▶ [Your goal] What lines of the data hold the string "turned"? Pull each one out.

(Coordinate-based change listings)
▬▬▬
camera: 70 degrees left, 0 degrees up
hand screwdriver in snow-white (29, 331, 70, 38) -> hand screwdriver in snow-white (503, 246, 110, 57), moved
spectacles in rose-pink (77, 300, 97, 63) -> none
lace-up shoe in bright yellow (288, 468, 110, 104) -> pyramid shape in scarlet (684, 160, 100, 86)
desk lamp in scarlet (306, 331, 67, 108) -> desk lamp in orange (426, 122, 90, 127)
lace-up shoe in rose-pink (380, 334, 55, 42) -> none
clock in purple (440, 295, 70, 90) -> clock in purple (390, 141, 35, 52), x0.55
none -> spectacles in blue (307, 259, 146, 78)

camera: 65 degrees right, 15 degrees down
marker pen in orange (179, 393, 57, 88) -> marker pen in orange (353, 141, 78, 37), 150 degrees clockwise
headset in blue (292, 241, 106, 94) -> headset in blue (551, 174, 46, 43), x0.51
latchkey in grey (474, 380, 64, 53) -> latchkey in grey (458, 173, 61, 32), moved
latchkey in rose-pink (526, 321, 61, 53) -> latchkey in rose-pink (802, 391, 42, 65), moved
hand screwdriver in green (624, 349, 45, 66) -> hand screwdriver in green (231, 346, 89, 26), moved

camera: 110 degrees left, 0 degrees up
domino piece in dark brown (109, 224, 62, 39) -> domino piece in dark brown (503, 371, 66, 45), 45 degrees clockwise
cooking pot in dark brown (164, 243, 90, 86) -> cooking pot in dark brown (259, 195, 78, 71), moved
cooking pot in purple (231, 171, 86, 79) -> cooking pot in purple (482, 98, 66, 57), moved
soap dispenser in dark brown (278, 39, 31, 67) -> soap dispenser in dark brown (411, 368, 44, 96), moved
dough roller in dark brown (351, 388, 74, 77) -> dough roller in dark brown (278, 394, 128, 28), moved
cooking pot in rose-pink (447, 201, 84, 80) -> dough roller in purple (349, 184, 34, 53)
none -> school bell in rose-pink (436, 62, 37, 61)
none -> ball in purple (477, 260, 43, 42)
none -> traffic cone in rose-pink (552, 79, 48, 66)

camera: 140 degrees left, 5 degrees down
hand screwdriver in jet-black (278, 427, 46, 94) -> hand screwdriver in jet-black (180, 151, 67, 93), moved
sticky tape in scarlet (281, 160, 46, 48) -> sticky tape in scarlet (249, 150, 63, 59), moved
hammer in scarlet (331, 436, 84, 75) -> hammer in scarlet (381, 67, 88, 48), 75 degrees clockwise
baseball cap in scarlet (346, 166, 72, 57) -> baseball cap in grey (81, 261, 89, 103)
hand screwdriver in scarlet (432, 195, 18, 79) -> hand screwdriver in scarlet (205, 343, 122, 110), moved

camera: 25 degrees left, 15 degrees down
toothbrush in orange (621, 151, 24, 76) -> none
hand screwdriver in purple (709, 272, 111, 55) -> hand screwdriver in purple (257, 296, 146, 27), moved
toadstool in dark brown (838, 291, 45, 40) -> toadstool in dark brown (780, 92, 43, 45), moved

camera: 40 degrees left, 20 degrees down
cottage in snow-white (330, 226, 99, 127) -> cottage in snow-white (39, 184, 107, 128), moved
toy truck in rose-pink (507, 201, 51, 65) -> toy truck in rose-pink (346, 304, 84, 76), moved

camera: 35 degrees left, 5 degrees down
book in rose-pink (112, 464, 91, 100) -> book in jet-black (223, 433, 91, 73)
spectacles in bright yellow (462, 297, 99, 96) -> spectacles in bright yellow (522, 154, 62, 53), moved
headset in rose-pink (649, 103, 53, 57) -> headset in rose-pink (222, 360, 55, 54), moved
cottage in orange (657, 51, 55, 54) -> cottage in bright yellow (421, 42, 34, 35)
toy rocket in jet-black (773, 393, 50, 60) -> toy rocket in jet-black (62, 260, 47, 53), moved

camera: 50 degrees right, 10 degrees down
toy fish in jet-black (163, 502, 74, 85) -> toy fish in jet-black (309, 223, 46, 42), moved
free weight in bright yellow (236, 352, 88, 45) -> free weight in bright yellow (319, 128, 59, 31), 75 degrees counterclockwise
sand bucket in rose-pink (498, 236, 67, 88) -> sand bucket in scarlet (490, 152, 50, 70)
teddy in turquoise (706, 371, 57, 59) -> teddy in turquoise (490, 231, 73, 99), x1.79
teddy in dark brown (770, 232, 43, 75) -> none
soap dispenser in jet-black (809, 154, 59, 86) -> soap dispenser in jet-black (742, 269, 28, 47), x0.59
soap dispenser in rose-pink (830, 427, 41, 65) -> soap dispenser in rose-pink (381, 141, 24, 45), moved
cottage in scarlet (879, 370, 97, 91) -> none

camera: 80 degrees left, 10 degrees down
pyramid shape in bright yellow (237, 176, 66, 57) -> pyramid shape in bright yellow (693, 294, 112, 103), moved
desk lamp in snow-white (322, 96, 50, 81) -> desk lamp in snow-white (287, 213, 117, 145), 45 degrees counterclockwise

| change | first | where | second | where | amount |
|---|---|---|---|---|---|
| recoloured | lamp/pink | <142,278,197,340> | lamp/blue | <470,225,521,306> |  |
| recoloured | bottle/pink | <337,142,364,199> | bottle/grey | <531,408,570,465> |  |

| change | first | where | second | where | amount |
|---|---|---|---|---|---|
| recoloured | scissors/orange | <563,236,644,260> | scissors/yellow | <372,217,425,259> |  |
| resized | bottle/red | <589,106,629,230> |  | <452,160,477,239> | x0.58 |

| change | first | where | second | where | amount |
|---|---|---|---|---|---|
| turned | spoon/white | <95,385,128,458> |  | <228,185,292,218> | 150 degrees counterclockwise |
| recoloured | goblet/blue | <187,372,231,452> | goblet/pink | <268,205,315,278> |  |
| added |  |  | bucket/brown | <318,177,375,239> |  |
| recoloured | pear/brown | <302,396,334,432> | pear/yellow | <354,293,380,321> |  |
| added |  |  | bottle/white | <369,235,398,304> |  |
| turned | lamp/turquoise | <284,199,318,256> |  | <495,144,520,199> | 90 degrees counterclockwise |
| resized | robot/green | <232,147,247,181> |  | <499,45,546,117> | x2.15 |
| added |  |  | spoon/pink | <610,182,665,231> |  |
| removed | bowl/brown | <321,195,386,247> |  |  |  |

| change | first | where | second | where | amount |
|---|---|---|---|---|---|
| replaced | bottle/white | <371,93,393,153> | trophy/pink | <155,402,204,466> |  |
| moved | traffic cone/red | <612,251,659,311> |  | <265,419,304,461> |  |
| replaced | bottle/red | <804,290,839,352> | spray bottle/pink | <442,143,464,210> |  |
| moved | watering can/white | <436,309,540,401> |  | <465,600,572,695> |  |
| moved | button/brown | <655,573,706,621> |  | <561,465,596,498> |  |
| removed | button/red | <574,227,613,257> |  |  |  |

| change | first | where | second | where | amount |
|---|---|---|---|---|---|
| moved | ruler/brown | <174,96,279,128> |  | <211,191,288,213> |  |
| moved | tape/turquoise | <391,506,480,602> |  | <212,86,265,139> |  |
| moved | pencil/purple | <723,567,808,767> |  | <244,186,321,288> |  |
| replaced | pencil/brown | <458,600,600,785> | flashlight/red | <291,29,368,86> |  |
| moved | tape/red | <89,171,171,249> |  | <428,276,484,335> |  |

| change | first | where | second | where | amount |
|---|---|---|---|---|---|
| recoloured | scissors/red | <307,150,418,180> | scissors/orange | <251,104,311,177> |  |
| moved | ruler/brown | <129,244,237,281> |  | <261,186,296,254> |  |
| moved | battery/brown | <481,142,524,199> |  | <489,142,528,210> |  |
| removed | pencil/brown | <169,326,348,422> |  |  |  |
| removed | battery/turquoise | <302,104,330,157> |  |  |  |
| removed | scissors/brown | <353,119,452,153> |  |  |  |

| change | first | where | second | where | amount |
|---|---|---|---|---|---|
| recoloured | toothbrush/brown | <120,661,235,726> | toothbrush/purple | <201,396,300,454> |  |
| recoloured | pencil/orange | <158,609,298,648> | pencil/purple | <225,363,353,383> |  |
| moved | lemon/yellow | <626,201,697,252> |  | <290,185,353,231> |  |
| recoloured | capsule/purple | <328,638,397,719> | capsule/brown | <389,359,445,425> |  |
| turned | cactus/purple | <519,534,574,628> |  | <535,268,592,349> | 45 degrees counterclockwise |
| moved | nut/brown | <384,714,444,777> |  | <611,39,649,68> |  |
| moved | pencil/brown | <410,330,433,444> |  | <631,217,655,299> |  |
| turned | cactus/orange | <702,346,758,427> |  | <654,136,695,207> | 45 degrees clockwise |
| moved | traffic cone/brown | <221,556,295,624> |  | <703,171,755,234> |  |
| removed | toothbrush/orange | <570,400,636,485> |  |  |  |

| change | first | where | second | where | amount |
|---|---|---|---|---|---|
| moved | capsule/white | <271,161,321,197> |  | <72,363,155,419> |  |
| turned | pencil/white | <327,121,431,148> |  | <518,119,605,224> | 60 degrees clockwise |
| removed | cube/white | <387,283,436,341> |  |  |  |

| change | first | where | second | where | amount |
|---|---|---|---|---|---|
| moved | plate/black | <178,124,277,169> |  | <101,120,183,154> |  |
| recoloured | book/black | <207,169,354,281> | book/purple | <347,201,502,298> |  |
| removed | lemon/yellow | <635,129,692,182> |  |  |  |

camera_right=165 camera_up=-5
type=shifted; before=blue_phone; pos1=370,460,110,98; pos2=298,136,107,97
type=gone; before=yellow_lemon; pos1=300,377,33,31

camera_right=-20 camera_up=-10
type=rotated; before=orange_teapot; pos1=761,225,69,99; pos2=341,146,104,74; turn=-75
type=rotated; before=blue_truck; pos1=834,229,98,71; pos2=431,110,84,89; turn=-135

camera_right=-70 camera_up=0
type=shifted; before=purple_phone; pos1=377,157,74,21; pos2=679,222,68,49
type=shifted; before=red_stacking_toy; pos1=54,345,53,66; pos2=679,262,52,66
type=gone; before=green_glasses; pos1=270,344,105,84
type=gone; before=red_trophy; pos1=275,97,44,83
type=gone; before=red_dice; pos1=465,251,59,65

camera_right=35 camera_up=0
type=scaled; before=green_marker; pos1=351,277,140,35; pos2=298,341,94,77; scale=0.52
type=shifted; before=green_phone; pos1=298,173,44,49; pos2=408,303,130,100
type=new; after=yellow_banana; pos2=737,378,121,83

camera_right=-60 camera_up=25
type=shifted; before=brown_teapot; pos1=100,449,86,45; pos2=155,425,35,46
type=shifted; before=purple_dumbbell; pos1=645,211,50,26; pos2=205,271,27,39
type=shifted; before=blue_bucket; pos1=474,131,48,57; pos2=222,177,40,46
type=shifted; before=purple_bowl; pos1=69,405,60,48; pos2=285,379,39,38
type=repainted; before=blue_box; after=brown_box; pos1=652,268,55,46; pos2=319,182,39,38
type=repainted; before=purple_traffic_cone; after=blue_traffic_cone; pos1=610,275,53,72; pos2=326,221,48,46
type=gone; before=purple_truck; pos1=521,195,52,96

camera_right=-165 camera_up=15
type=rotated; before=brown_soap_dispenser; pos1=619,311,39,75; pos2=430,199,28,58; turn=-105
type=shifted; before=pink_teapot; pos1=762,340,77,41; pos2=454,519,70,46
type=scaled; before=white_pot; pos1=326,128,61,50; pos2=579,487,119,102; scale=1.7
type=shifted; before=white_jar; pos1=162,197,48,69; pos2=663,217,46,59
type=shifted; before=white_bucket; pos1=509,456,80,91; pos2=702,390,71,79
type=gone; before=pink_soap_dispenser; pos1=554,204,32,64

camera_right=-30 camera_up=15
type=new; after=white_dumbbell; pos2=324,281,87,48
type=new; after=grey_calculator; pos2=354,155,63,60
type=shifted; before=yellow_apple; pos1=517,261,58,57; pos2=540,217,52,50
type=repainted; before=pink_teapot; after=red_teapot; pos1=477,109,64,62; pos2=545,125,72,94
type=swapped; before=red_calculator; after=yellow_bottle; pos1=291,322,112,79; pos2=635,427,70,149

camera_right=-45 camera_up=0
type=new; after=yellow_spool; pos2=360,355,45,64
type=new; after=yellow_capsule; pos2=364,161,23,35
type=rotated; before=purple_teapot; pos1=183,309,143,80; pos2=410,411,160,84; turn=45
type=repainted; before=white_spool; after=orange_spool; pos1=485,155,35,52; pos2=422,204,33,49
▬▬▬
▶ [Result of the task]
| turned | spoon/white | <95,385,128,458> |  | <228,185,292,218> | 150 degrees counterclockwise |
| turned | lamp/turquoise | <284,199,318,256> |  | <495,144,520,199> | 90 degrees counterclockwise |
| turned | cactus/purple | <519,534,574,628> |  | <535,268,592,349> | 45 degrees counterclockwise |
| turned | cactus/orange | <702,346,758,427> |  | <654,136,695,207> | 45 degrees clockwise |
| turned | pencil/white | <327,121,431,148> |  | <518,119,605,224> | 60 degrees clockwise |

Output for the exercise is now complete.